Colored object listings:
== == ==

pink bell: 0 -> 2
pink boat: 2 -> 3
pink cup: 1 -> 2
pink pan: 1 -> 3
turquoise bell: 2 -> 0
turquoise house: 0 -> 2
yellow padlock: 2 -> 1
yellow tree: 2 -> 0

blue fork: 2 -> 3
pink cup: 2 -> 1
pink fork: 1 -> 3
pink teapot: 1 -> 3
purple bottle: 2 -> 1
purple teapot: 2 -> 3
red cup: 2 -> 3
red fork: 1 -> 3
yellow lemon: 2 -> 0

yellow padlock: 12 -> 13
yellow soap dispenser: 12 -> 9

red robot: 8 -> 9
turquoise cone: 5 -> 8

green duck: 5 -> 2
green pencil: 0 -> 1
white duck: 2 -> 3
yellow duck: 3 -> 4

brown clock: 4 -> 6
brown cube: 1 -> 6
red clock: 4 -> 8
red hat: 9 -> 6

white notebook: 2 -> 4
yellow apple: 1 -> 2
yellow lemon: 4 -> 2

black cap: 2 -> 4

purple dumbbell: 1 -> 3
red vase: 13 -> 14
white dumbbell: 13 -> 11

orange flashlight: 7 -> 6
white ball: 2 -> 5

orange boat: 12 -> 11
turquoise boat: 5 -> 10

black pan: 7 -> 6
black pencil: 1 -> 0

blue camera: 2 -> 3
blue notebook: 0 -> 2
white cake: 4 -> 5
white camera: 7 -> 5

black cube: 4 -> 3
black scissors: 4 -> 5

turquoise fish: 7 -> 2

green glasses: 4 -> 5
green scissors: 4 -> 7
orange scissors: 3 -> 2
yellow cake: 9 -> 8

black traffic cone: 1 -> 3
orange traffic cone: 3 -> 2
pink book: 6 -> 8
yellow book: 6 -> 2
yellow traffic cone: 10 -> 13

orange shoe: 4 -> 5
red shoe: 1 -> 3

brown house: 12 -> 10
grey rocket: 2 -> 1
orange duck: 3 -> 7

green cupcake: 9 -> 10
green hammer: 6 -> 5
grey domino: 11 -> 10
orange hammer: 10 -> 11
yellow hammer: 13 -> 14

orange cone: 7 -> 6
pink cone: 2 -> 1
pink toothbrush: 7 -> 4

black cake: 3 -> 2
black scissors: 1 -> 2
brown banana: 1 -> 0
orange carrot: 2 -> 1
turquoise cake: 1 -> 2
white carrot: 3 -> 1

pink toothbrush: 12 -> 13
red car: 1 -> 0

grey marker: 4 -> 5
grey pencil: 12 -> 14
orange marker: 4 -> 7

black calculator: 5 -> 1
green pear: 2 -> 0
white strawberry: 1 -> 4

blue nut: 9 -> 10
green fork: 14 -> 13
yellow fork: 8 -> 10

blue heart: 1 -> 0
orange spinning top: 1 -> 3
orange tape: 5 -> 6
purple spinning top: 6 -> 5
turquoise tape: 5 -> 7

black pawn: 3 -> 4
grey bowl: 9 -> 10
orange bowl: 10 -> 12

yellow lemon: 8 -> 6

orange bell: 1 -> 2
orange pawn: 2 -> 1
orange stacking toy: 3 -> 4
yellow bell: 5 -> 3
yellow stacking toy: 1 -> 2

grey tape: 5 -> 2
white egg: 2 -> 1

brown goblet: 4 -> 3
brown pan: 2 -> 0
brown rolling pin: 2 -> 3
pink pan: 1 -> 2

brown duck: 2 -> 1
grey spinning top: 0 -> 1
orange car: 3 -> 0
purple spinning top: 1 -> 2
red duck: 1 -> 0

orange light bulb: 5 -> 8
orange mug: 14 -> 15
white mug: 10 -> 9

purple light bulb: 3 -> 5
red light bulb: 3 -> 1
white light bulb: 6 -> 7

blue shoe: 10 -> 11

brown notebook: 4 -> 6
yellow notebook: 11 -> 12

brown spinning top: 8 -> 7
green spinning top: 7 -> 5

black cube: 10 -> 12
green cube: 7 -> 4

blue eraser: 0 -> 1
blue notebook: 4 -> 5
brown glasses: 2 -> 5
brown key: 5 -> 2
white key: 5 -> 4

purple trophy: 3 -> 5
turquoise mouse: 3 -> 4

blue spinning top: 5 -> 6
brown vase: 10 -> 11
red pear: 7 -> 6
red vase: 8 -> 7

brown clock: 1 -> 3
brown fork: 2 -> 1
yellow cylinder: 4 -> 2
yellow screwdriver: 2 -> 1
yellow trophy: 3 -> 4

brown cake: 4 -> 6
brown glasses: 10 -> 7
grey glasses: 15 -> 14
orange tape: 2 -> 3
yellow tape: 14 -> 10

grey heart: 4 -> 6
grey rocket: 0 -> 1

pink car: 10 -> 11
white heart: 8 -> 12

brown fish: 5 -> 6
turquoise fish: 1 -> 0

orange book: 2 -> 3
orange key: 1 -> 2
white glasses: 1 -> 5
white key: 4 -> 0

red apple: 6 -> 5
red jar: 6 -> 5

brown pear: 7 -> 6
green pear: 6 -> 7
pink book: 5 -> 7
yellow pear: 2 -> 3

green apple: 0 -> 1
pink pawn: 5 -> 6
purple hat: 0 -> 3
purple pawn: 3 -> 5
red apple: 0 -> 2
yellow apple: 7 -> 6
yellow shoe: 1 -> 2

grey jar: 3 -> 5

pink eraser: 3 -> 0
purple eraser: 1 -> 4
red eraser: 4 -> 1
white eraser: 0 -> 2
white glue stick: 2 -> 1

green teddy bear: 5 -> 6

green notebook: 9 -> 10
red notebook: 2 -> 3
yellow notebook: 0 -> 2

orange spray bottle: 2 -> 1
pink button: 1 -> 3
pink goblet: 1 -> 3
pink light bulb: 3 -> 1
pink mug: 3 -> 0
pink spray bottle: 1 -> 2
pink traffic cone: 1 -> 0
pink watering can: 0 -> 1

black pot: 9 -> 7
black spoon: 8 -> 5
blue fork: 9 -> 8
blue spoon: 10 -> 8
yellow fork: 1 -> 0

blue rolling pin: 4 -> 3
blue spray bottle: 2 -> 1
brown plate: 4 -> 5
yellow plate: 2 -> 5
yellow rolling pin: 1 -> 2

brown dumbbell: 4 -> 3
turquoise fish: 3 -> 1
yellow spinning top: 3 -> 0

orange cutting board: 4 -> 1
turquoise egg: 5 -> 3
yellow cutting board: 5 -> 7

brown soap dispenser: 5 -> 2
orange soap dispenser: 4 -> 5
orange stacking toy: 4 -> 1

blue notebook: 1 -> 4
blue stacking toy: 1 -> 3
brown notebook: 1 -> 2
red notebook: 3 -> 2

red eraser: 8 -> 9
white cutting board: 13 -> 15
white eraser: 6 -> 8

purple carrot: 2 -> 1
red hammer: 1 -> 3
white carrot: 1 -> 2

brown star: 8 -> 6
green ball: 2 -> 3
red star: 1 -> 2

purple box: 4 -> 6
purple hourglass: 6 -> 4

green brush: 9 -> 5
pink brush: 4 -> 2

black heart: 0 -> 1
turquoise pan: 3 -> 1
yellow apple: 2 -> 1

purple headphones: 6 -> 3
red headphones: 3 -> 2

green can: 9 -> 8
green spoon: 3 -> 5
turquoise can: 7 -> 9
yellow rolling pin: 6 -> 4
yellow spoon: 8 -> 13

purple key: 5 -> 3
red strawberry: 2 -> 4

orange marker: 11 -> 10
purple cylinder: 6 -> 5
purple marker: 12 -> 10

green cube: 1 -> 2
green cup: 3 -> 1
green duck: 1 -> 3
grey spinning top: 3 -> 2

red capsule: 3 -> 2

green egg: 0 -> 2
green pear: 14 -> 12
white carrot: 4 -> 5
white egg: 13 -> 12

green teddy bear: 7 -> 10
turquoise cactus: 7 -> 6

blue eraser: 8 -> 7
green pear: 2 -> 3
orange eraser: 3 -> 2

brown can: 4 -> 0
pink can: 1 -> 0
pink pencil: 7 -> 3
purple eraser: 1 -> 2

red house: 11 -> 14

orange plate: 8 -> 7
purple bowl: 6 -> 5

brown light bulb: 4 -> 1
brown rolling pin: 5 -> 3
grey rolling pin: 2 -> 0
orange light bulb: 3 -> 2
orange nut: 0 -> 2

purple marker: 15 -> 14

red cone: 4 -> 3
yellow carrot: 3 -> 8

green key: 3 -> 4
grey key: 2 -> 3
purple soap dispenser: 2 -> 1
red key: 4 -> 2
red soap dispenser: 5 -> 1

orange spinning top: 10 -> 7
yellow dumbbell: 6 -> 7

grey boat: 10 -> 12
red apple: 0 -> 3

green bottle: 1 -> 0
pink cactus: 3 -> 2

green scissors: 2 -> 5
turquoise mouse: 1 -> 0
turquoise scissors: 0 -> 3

== == ==

All that is wanted is the stretch of lines above from the one containing "red vase: 13 -> 14" through the one containing "purple spinning top: 1 -> 2", duplicated exactly.

■ OUTPUT FOR THIS EXERCISE:
red vase: 13 -> 14
white dumbbell: 13 -> 11

orange flashlight: 7 -> 6
white ball: 2 -> 5

orange boat: 12 -> 11
turquoise boat: 5 -> 10

black pan: 7 -> 6
black pencil: 1 -> 0

blue camera: 2 -> 3
blue notebook: 0 -> 2
white cake: 4 -> 5
white camera: 7 -> 5

black cube: 4 -> 3
black scissors: 4 -> 5

turquoise fish: 7 -> 2

green glasses: 4 -> 5
green scissors: 4 -> 7
orange scissors: 3 -> 2
yellow cake: 9 -> 8

black traffic cone: 1 -> 3
orange traffic cone: 3 -> 2
pink book: 6 -> 8
yellow book: 6 -> 2
yellow traffic cone: 10 -> 13

orange shoe: 4 -> 5
red shoe: 1 -> 3

brown house: 12 -> 10
grey rocket: 2 -> 1
orange duck: 3 -> 7

green cupcake: 9 -> 10
green hammer: 6 -> 5
grey domino: 11 -> 10
orange hammer: 10 -> 11
yellow hammer: 13 -> 14

orange cone: 7 -> 6
pink cone: 2 -> 1
pink toothbrush: 7 -> 4

black cake: 3 -> 2
black scissors: 1 -> 2
brown banana: 1 -> 0
orange carrot: 2 -> 1
turquoise cake: 1 -> 2
white carrot: 3 -> 1

pink toothbrush: 12 -> 13
red car: 1 -> 0

grey marker: 4 -> 5
grey pencil: 12 -> 14
orange marker: 4 -> 7

black calculator: 5 -> 1
green pear: 2 -> 0
white strawberry: 1 -> 4

blue nut: 9 -> 10
green fork: 14 -> 13
yellow fork: 8 -> 10

blue heart: 1 -> 0
orange spinning top: 1 -> 3
orange tape: 5 -> 6
purple spinning top: 6 -> 5
turquoise tape: 5 -> 7

black pawn: 3 -> 4
grey bowl: 9 -> 10
orange bowl: 10 -> 12

yellow lemon: 8 -> 6

orange bell: 1 -> 2
orange pawn: 2 -> 1
orange stacking toy: 3 -> 4
yellow bell: 5 -> 3
yellow stacking toy: 1 -> 2

grey tape: 5 -> 2
white egg: 2 -> 1

brown goblet: 4 -> 3
brown pan: 2 -> 0
brown rolling pin: 2 -> 3
pink pan: 1 -> 2

brown duck: 2 -> 1
grey spinning top: 0 -> 1
orange car: 3 -> 0
purple spinning top: 1 -> 2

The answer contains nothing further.